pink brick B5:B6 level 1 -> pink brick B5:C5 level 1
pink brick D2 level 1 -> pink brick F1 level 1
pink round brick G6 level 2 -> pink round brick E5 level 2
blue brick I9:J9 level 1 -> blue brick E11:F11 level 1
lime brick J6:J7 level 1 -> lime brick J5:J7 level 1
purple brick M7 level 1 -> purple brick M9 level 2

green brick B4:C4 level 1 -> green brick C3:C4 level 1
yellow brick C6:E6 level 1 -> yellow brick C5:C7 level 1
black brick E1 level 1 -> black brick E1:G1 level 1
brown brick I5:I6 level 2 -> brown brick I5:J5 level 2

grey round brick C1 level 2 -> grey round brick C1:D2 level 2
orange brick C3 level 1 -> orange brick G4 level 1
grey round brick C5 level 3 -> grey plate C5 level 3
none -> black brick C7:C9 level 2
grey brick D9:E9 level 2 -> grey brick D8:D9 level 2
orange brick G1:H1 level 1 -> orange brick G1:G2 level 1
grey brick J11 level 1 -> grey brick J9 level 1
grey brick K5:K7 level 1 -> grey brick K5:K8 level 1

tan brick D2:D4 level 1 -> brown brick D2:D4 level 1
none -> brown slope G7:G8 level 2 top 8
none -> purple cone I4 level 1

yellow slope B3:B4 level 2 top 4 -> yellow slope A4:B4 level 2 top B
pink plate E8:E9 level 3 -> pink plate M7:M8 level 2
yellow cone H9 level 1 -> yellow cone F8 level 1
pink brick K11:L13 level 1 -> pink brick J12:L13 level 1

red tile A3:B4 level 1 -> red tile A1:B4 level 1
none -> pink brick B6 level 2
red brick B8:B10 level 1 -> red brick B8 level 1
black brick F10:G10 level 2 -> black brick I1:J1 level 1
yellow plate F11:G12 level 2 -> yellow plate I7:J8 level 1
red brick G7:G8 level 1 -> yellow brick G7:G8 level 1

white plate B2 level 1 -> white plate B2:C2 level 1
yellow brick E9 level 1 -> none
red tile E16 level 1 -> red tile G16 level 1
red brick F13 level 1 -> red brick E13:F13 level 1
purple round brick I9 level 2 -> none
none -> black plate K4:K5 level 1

▶ _Work instruction_:
Each record must be output word for word.

▶ _Task response_:
pink brick B5:B6 level 1 -> pink brick B5:C5 level 1
pink brick D2 level 1 -> pink brick F1 level 1
pink round brick G6 level 2 -> pink round brick E5 level 2
blue brick I9:J9 level 1 -> blue brick E11:F11 level 1
lime brick J6:J7 level 1 -> lime brick J5:J7 level 1
purple brick M7 level 1 -> purple brick M9 level 2

green brick B4:C4 level 1 -> green brick C3:C4 level 1
yellow brick C6:E6 level 1 -> yellow brick C5:C7 level 1
black brick E1 level 1 -> black brick E1:G1 level 1
brown brick I5:I6 level 2 -> brown brick I5:J5 level 2

grey round brick C1 level 2 -> grey round brick C1:D2 level 2
orange brick C3 level 1 -> orange brick G4 level 1
grey round brick C5 level 3 -> grey plate C5 level 3
none -> black brick C7:C9 level 2
grey brick D9:E9 level 2 -> grey brick D8:D9 level 2
orange brick G1:H1 level 1 -> orange brick G1:G2 level 1
grey brick J11 level 1 -> grey brick J9 level 1
grey brick K5:K7 level 1 -> grey brick K5:K8 level 1

tan brick D2:D4 level 1 -> brown brick D2:D4 level 1
none -> brown slope G7:G8 level 2 top 8
none -> purple cone I4 level 1

yellow slope B3:B4 level 2 top 4 -> yellow slope A4:B4 level 2 top B
pink plate E8:E9 level 3 -> pink plate M7:M8 level 2
yellow cone H9 level 1 -> yellow cone F8 level 1
pink brick K11:L13 level 1 -> pink brick J12:L13 level 1

red tile A3:B4 level 1 -> red tile A1:B4 level 1
none -> pink brick B6 level 2
red brick B8:B10 level 1 -> red brick B8 level 1
black brick F10:G10 level 2 -> black brick I1:J1 level 1
yellow plate F11:G12 level 2 -> yellow plate I7:J8 level 1
red brick G7:G8 level 1 -> yellow brick G7:G8 level 1

white plate B2 level 1 -> white plate B2:C2 level 1
yellow brick E9 level 1 -> none
red tile E16 level 1 -> red tile G16 level 1
red brick F13 level 1 -> red brick E13:F13 level 1
purple round brick I9 level 2 -> none
none -> black plate K4:K5 level 1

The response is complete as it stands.